__Brief__: Look through the records, and whenever a line includes the word "LEDK", copy it.

(Version difference data)
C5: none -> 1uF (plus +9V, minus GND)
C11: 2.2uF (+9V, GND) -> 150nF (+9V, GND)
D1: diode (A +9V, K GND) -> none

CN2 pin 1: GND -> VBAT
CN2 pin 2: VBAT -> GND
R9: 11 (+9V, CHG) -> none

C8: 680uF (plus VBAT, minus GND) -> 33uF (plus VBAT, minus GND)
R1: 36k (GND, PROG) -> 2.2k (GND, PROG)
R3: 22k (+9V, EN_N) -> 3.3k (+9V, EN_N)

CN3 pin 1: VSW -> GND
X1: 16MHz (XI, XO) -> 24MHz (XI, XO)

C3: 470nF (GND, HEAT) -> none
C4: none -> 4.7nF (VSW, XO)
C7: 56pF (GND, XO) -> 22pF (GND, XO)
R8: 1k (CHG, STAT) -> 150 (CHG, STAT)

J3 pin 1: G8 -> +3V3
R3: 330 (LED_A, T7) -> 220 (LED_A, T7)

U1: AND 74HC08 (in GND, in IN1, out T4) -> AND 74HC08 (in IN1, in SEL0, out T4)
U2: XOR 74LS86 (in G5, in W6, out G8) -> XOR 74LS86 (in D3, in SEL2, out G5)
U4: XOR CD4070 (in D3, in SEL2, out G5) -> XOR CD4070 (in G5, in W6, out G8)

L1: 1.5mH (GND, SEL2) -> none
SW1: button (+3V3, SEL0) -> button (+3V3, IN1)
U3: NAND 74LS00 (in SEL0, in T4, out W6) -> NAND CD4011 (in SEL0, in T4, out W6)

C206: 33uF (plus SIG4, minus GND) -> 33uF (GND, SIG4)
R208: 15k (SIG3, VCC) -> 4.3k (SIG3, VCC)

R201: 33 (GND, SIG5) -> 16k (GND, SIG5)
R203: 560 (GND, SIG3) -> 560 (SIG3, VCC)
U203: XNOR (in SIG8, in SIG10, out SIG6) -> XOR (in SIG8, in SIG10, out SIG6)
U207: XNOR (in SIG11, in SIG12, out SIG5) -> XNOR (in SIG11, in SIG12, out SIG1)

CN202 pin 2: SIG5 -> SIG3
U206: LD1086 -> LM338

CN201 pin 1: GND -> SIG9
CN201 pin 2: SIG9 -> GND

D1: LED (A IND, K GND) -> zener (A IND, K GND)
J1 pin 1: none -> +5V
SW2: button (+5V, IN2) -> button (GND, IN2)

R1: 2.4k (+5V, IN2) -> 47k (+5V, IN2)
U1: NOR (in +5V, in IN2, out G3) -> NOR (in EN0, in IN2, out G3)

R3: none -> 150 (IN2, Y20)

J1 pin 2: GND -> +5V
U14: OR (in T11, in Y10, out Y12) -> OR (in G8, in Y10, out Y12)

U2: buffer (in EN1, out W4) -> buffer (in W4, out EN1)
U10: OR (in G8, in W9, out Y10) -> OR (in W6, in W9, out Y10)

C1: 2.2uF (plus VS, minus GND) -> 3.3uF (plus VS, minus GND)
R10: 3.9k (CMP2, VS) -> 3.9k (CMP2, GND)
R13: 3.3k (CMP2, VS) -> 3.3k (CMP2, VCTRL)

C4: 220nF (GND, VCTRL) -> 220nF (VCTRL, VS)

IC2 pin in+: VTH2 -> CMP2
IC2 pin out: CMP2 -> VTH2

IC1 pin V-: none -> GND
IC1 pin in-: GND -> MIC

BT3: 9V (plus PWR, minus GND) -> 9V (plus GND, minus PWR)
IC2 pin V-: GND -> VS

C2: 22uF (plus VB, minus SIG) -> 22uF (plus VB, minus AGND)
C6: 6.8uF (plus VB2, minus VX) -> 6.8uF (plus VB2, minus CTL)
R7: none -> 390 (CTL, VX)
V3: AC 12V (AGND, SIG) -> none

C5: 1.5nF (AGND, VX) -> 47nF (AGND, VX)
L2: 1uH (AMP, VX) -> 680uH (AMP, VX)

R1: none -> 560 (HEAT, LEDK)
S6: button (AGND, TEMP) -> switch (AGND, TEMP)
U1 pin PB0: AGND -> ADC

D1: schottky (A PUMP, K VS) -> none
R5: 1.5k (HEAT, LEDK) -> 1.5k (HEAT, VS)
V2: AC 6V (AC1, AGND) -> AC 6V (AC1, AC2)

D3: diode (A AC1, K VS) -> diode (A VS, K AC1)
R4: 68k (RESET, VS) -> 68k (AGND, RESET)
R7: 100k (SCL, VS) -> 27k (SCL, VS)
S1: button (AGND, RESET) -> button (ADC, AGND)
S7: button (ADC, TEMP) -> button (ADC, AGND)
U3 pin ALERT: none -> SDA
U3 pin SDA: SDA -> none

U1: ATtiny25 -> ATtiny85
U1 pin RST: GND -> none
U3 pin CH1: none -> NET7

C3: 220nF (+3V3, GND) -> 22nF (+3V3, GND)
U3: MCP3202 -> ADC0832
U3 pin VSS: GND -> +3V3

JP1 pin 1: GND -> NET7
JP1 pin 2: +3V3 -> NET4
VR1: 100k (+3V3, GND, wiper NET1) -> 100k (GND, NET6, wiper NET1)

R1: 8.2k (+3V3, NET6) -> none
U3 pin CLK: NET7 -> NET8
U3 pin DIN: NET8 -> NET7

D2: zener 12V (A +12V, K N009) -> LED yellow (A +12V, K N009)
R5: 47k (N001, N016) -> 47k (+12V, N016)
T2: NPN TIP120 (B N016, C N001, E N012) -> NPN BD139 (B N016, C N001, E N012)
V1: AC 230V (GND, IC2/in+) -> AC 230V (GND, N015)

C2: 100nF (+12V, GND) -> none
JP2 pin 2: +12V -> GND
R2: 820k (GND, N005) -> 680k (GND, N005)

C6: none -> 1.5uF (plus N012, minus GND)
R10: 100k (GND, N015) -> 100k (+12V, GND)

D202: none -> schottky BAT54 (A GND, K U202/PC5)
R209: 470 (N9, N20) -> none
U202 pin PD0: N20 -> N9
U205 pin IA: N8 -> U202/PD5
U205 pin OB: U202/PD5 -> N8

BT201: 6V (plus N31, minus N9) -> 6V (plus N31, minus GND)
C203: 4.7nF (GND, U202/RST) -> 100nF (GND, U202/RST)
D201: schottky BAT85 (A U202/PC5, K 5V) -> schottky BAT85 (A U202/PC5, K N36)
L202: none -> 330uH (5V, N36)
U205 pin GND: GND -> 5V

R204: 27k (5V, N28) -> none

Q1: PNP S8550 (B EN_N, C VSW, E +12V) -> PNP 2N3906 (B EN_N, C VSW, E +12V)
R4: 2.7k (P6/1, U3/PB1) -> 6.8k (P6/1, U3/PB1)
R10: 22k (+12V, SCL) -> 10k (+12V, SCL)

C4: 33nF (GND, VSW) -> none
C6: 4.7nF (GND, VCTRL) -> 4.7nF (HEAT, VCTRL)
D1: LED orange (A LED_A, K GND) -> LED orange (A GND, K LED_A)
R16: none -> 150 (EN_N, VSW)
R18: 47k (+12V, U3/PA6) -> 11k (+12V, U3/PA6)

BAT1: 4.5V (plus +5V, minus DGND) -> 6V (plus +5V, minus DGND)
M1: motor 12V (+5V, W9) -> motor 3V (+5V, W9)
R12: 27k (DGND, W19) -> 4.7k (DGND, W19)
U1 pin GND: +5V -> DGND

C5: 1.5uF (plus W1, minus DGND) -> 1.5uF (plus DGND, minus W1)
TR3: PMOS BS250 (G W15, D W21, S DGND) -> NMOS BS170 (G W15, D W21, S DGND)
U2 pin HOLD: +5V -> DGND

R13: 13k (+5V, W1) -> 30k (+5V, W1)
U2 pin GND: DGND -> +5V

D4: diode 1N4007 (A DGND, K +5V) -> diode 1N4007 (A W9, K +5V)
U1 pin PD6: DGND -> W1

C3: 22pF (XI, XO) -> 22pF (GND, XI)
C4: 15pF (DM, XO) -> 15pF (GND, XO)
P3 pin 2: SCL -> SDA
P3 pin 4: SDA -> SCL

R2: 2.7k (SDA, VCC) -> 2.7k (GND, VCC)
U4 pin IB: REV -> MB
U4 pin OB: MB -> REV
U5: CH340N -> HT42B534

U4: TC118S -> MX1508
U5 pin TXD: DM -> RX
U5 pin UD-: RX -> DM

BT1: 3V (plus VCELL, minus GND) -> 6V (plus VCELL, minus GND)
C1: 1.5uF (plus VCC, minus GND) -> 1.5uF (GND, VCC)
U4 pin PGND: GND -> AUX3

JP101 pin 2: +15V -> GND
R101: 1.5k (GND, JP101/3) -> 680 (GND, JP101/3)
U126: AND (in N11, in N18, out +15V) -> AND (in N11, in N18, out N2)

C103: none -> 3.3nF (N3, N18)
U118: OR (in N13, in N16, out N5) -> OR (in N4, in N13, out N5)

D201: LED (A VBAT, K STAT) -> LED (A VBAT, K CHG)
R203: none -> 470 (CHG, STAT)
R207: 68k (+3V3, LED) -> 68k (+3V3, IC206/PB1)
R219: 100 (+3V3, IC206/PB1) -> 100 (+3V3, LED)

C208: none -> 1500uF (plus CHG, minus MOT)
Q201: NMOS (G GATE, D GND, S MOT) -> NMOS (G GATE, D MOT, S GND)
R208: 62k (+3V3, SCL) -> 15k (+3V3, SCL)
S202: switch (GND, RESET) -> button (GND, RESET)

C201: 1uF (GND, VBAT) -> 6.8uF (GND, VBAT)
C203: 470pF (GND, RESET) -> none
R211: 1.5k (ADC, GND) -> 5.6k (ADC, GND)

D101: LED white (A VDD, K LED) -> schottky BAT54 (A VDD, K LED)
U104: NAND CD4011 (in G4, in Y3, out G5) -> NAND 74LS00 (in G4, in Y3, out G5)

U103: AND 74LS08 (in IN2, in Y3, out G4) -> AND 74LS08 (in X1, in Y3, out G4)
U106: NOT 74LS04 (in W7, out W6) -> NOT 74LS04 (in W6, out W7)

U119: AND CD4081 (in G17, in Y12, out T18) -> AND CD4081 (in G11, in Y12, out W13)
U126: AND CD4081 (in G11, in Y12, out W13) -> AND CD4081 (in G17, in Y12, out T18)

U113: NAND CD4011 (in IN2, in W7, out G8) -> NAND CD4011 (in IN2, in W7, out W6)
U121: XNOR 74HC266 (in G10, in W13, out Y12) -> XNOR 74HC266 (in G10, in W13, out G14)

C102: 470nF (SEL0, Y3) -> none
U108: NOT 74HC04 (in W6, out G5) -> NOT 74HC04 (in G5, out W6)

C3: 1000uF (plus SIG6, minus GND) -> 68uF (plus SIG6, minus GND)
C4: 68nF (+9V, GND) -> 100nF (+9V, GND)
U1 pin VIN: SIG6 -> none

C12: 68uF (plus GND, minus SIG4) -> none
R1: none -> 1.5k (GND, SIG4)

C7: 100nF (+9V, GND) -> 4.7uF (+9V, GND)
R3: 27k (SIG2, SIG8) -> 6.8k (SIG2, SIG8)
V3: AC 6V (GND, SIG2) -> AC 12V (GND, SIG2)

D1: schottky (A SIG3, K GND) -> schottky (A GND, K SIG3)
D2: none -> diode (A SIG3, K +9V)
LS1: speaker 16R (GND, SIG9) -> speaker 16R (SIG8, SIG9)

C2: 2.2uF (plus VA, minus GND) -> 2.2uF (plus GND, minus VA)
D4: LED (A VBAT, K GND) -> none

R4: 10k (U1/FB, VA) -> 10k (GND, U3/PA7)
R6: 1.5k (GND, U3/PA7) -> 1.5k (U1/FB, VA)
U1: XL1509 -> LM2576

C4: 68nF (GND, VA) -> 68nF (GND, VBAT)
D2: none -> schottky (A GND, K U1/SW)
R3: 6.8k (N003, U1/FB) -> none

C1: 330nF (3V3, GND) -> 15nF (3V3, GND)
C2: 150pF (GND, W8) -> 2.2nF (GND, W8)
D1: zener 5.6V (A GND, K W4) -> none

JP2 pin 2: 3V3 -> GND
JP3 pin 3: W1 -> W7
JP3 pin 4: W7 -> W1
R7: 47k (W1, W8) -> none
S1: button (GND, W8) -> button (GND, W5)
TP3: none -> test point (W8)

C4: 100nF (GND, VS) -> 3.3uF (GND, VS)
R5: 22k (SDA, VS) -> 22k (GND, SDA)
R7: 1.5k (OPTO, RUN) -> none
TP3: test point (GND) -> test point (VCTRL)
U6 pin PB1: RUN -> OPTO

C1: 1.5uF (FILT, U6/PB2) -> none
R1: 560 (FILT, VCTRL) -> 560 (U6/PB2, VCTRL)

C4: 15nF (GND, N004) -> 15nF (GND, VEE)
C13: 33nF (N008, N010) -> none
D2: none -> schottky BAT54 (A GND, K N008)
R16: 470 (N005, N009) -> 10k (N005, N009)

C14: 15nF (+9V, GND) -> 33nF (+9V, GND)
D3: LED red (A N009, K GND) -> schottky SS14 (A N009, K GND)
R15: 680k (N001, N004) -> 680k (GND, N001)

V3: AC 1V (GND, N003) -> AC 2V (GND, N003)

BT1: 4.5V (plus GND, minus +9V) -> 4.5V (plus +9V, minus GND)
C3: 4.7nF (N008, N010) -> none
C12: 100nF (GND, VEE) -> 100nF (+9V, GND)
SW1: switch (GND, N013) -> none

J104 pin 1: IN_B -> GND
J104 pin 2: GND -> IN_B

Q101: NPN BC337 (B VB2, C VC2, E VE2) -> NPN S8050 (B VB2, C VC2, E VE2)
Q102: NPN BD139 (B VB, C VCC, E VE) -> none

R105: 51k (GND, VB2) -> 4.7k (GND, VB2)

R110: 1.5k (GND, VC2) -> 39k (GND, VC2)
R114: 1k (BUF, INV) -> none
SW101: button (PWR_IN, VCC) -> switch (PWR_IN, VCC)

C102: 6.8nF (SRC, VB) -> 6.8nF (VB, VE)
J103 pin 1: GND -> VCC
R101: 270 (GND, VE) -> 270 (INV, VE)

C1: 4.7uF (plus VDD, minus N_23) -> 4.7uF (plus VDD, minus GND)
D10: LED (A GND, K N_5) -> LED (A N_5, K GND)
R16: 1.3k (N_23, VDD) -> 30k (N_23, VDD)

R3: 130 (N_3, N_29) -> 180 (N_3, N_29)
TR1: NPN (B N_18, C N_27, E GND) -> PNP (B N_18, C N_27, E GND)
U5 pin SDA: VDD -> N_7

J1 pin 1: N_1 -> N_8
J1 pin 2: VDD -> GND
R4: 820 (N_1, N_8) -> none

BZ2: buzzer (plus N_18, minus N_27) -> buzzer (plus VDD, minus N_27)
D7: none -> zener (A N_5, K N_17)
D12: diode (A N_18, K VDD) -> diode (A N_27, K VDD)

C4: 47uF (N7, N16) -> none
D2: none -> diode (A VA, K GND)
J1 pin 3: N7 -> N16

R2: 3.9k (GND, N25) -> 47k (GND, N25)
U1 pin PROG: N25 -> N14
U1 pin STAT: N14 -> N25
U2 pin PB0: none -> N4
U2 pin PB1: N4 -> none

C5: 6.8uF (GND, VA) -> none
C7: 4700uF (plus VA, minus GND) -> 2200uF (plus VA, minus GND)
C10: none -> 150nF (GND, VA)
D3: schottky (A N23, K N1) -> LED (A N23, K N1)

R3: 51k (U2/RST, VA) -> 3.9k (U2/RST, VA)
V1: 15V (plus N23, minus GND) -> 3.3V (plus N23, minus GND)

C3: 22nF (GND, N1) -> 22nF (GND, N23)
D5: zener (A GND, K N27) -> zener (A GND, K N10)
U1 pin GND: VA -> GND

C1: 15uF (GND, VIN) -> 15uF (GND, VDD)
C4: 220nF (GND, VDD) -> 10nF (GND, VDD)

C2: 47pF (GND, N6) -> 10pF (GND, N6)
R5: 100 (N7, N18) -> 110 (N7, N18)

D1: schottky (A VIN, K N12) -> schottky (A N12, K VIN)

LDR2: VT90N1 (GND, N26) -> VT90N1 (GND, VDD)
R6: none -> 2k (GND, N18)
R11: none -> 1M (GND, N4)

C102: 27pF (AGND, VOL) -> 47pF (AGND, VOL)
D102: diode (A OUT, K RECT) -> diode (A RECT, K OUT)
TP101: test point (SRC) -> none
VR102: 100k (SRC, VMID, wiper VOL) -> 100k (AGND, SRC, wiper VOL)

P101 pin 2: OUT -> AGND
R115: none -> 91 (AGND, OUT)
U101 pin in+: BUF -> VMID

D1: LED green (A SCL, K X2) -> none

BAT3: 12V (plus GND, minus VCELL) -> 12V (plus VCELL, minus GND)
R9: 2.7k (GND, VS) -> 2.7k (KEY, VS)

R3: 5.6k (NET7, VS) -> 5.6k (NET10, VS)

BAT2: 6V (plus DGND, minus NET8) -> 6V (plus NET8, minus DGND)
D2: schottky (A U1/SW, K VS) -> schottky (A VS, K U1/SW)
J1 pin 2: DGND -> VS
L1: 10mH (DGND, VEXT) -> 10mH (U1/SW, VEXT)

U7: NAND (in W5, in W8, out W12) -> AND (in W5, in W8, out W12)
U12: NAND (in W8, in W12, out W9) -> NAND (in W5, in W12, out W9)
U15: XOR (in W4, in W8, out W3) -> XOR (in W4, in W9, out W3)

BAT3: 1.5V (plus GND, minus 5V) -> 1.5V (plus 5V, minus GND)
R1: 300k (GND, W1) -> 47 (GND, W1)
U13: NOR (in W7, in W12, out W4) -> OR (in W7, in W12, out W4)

__Answer space__:
R1: none -> 560 (HEAT, LEDK)
R5: 1.5k (HEAT, LEDK) -> 1.5k (HEAT, VS)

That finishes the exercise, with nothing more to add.